[PROVIDED RECORDS Boundary: Start]
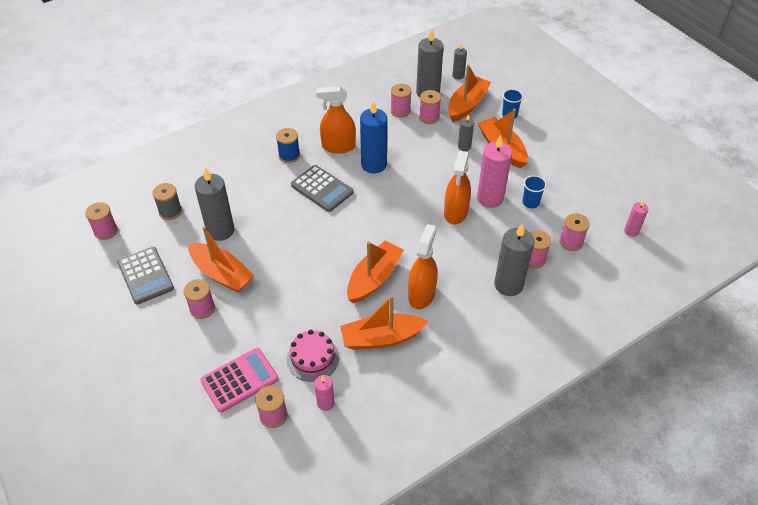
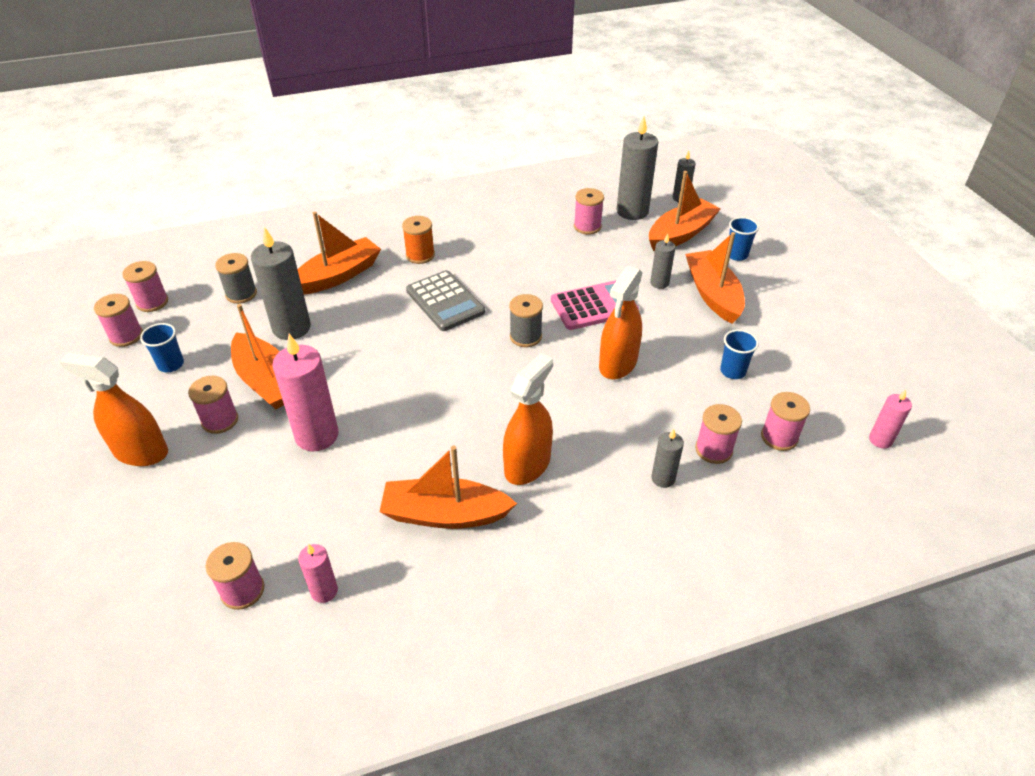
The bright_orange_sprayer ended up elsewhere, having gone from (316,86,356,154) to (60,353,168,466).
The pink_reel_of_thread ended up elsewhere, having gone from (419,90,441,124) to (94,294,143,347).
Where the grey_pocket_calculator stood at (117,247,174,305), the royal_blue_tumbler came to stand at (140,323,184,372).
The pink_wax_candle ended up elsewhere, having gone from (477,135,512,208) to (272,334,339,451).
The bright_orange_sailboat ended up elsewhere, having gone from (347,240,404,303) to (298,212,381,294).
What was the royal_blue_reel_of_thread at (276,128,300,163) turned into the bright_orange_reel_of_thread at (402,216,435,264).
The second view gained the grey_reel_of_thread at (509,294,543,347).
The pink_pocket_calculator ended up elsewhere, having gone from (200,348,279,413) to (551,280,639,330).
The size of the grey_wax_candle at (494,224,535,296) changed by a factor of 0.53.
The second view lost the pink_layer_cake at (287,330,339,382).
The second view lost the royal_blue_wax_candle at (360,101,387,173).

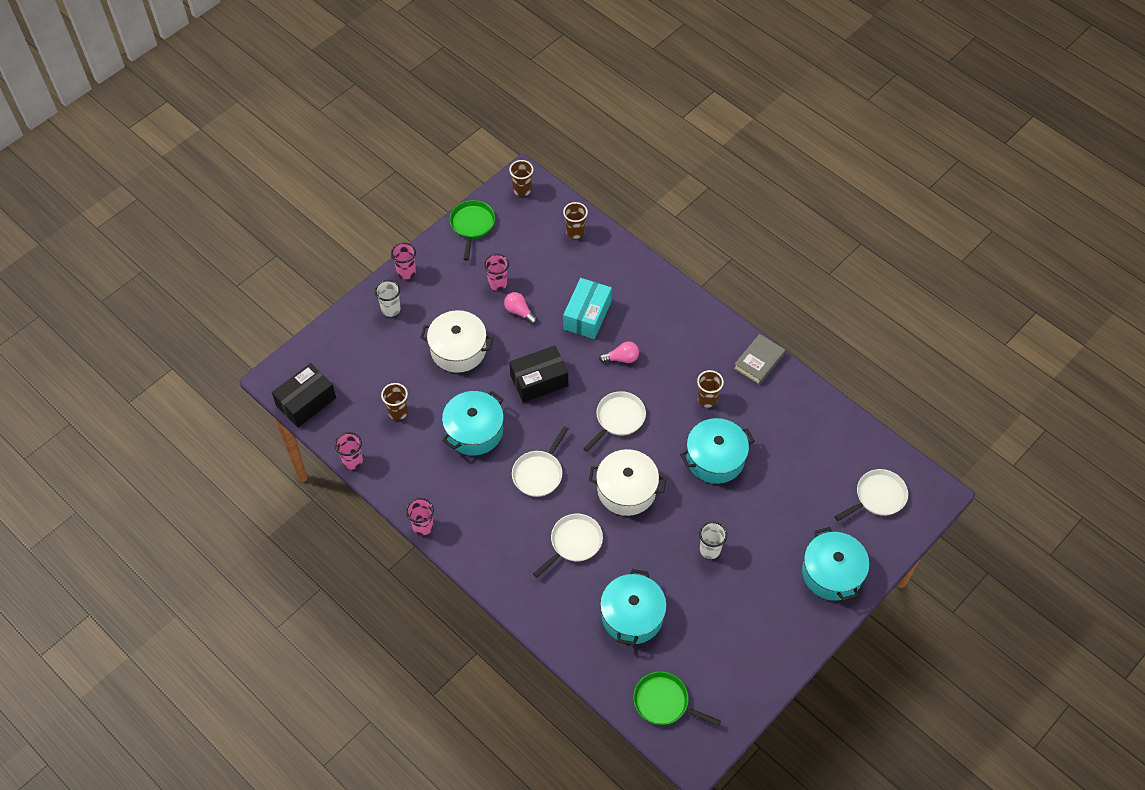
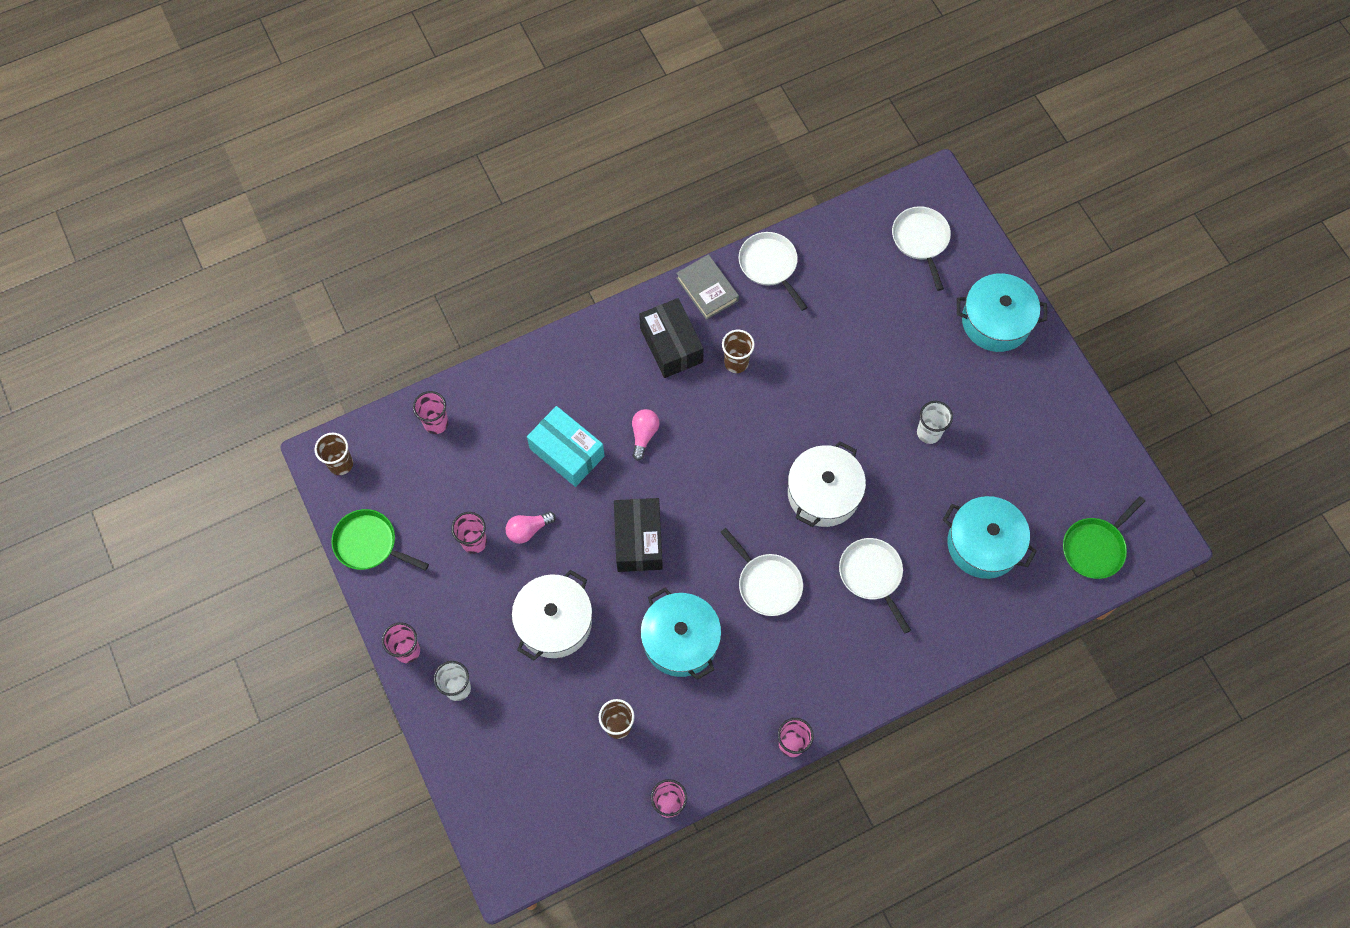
What was the russet_tumbler at (563,202,588,239) turned into the pink_tumbler at (413,391,449,434).
The jet-black_box ended up elsewhere, having gone from (272,363,336,427) to (639,298,704,378).
The snow-white_frying_pan ended up elsewhere, having gone from (583,391,646,452) to (739,232,808,311).
The second view lost the teal_stockpot at (680,418,755,484).

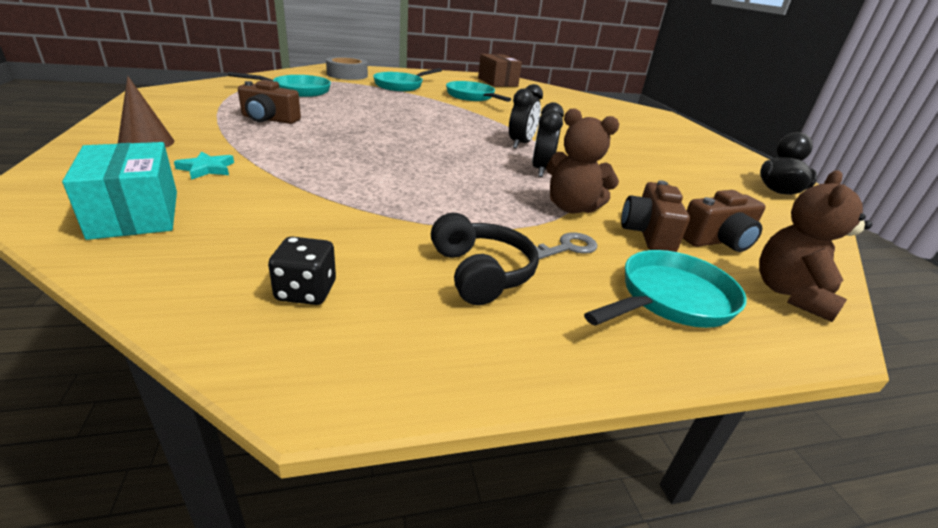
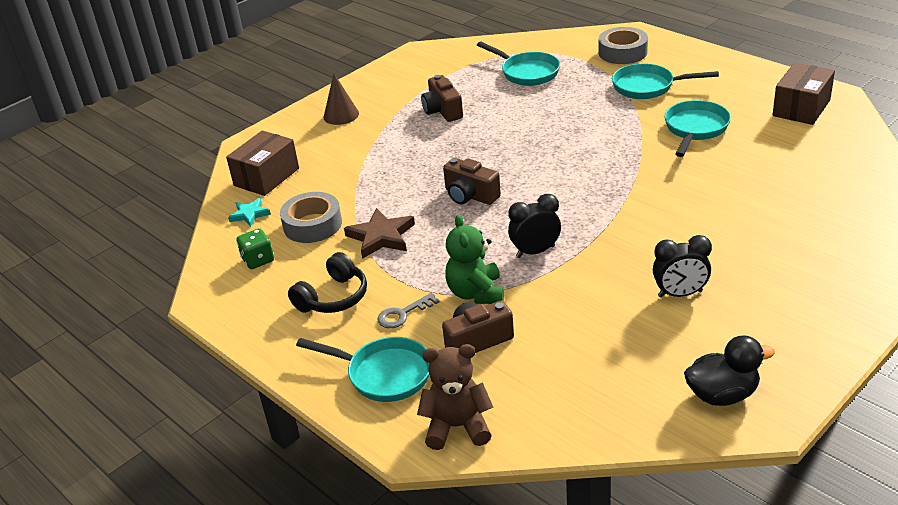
What was the teal_box at (62,142,177,240) turned into the russet_box at (226,131,299,196).
The teal_star ended up elsewhere, having gone from (174,151,234,180) to (228,198,271,227).
What was the jet-black_dice at (268,236,336,305) turned into the emerald_dice at (236,228,274,269).
The second view gained the grey_sticky_tape at (280,192,342,243).
The second view gained the russet_star at (344,208,415,259).
The grey_key at (521,232,597,259) ended up facing another way, 120 degrees clockwise from before.
The russet_photo_camera ended up elsewhere, having gone from (683,190,766,252) to (443,158,501,205).
What was the russet_stuffed_bear at (546,108,619,213) turned into the emerald_stuffed_bear at (445,214,504,304).
The jet-black_bedside_clock ended up elsewhere, having gone from (509,84,543,149) to (653,235,712,298).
[PROVIDED RECORDS Boundary: End]
◆ WORK ORDER
Repeat the material above exactly. Leave every picture out of it.

◆ WORKED SOLUTION
The bright_orange_sprayer ended up elsewhere, having gone from (316,86,356,154) to (60,353,168,466).
The pink_reel_of_thread ended up elsewhere, having gone from (419,90,441,124) to (94,294,143,347).
Where the grey_pocket_calculator stood at (117,247,174,305), the royal_blue_tumbler came to stand at (140,323,184,372).
The pink_wax_candle ended up elsewhere, having gone from (477,135,512,208) to (272,334,339,451).
The bright_orange_sailboat ended up elsewhere, having gone from (347,240,404,303) to (298,212,381,294).
What was the royal_blue_reel_of_thread at (276,128,300,163) turned into the bright_orange_reel_of_thread at (402,216,435,264).
The second view gained the grey_reel_of_thread at (509,294,543,347).
The pink_pocket_calculator ended up elsewhere, having gone from (200,348,279,413) to (551,280,639,330).
The size of the grey_wax_candle at (494,224,535,296) changed by a factor of 0.53.
The second view lost the pink_layer_cake at (287,330,339,382).
The second view lost the royal_blue_wax_candle at (360,101,387,173).

What was the russet_tumbler at (563,202,588,239) turned into the pink_tumbler at (413,391,449,434).
The jet-black_box ended up elsewhere, having gone from (272,363,336,427) to (639,298,704,378).
The snow-white_frying_pan ended up elsewhere, having gone from (583,391,646,452) to (739,232,808,311).
The second view lost the teal_stockpot at (680,418,755,484).

What was the teal_box at (62,142,177,240) turned into the russet_box at (226,131,299,196).
The teal_star ended up elsewhere, having gone from (174,151,234,180) to (228,198,271,227).
What was the jet-black_dice at (268,236,336,305) turned into the emerald_dice at (236,228,274,269).
The second view gained the grey_sticky_tape at (280,192,342,243).
The second view gained the russet_star at (344,208,415,259).
The grey_key at (521,232,597,259) ended up facing another way, 120 degrees clockwise from before.
The russet_photo_camera ended up elsewhere, having gone from (683,190,766,252) to (443,158,501,205).
What was the russet_stuffed_bear at (546,108,619,213) turned into the emerald_stuffed_bear at (445,214,504,304).
The jet-black_bedside_clock ended up elsewhere, having gone from (509,84,543,149) to (653,235,712,298).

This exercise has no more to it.